(Saved entries)
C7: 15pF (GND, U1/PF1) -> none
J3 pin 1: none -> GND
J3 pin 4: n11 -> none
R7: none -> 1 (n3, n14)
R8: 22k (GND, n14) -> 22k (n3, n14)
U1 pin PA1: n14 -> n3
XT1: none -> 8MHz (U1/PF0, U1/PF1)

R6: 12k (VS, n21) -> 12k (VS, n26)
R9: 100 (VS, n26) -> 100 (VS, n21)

* * *

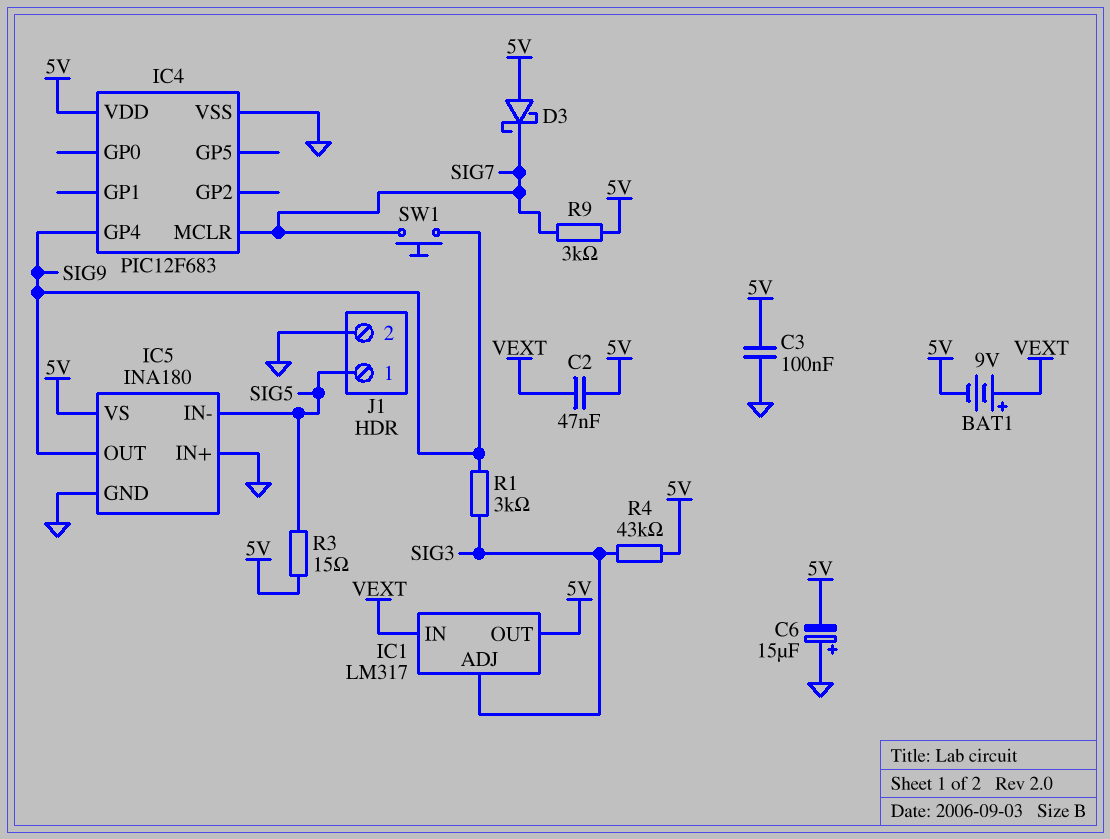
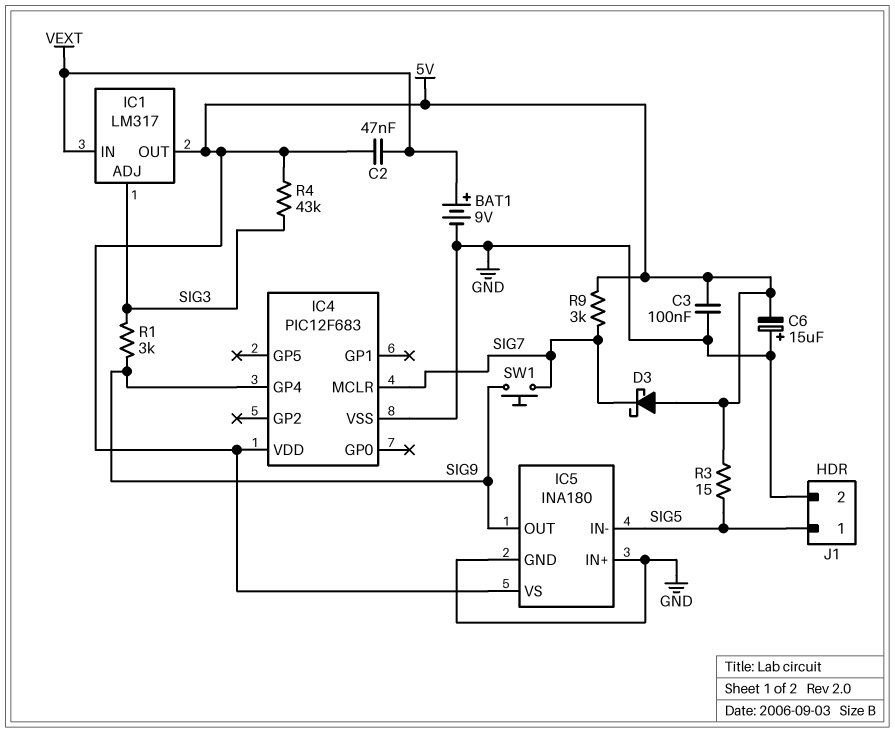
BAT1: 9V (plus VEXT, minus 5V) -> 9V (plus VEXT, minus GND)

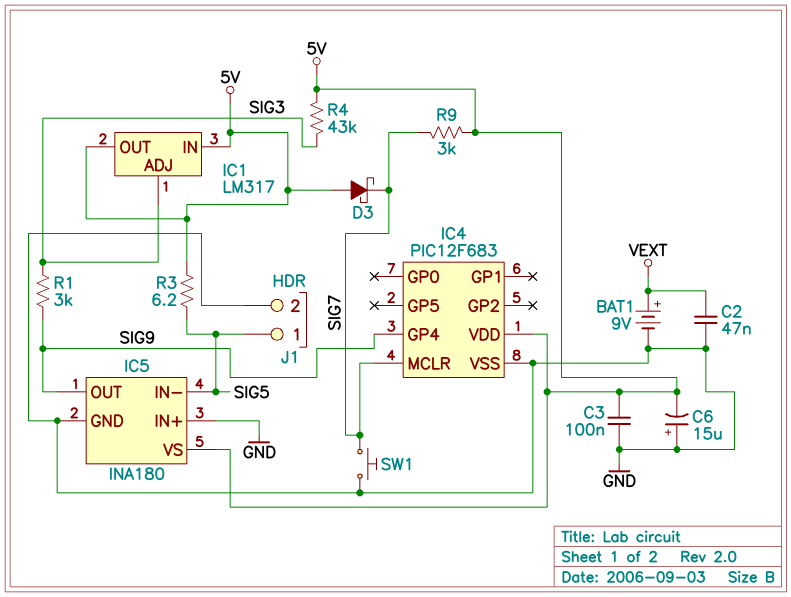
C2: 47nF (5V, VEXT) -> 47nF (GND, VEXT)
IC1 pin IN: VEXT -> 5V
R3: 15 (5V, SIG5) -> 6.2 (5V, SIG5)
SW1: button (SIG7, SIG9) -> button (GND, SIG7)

--

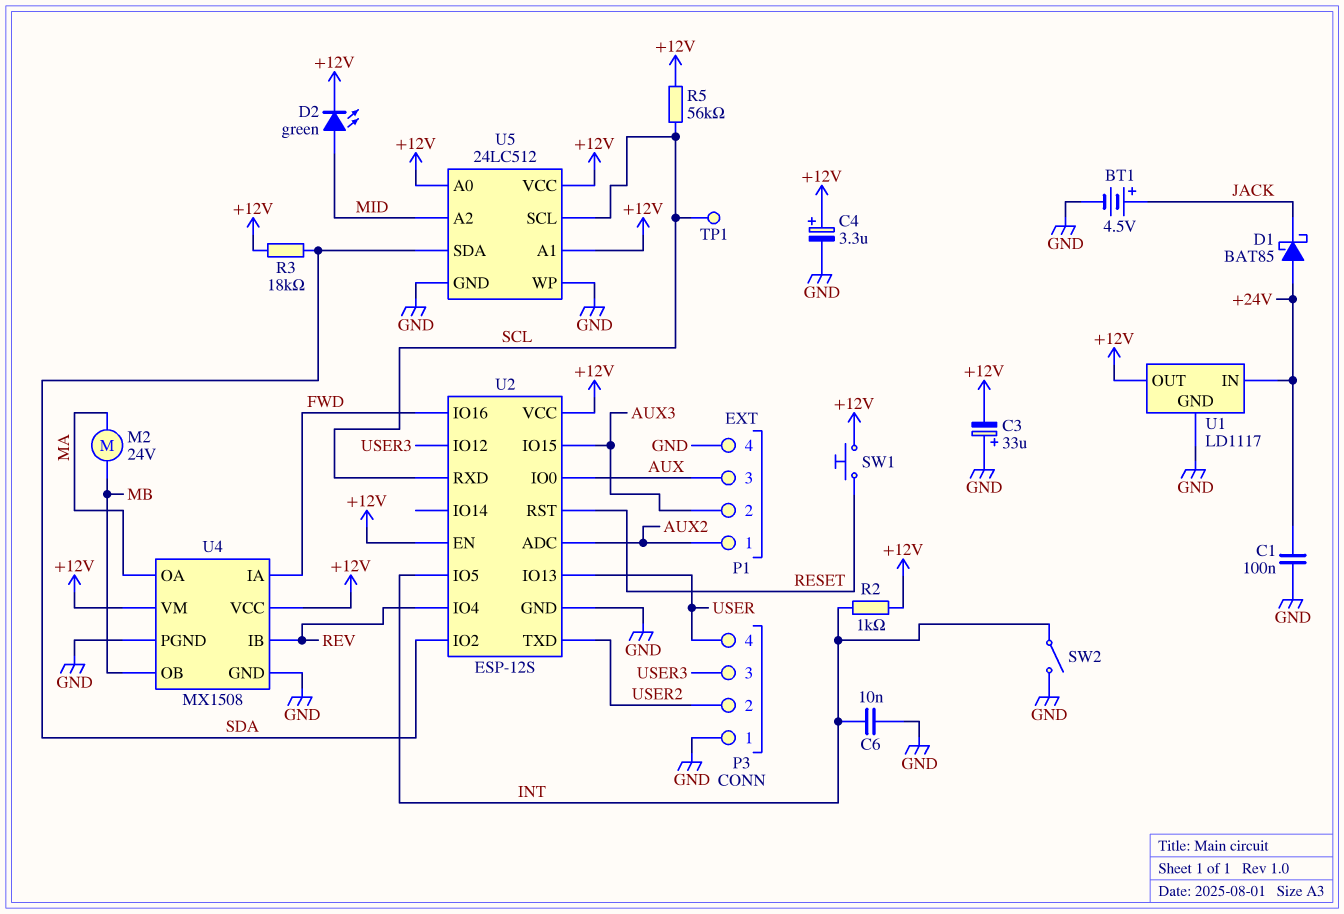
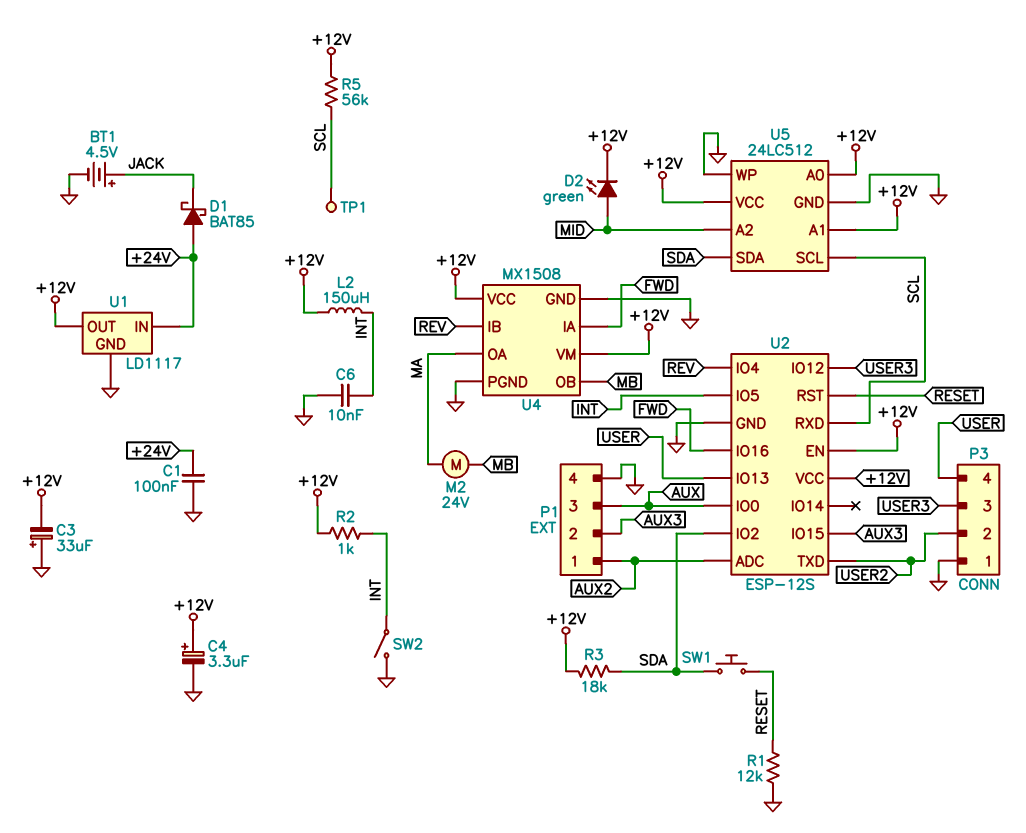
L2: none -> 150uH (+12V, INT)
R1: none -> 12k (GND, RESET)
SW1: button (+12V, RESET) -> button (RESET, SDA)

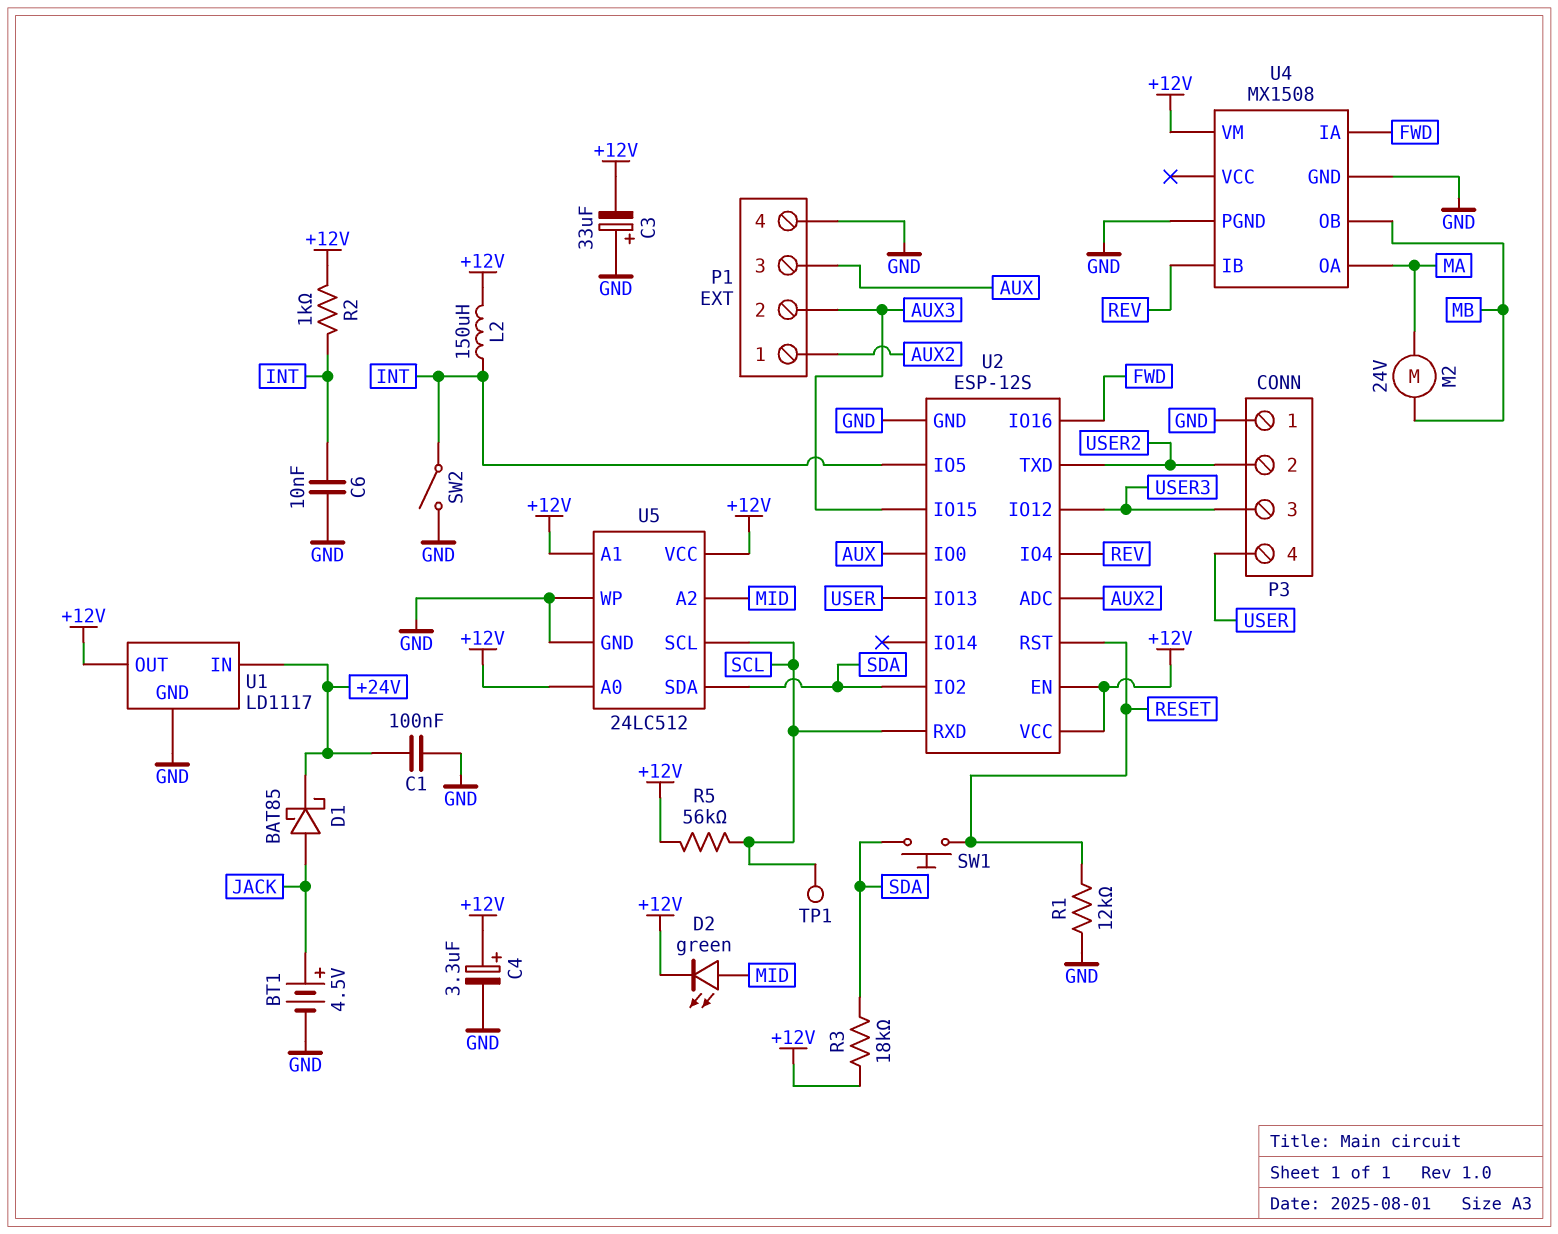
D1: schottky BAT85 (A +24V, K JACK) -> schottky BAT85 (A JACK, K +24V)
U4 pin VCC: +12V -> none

## Exercise requirements
Leave out every line above except those from the line with "C7: 15pF (GND, U1/PF1) -> none" up to and including the line with "R9: 100 (VS, n26) -> 100 (VS, n21)", and copy those exactly.

## Answer area
C7: 15pF (GND, U1/PF1) -> none
J3 pin 1: none -> GND
J3 pin 4: n11 -> none
R7: none -> 1 (n3, n14)
R8: 22k (GND, n14) -> 22k (n3, n14)
U1 pin PA1: n14 -> n3
XT1: none -> 8MHz (U1/PF0, U1/PF1)

R6: 12k (VS, n21) -> 12k (VS, n26)
R9: 100 (VS, n26) -> 100 (VS, n21)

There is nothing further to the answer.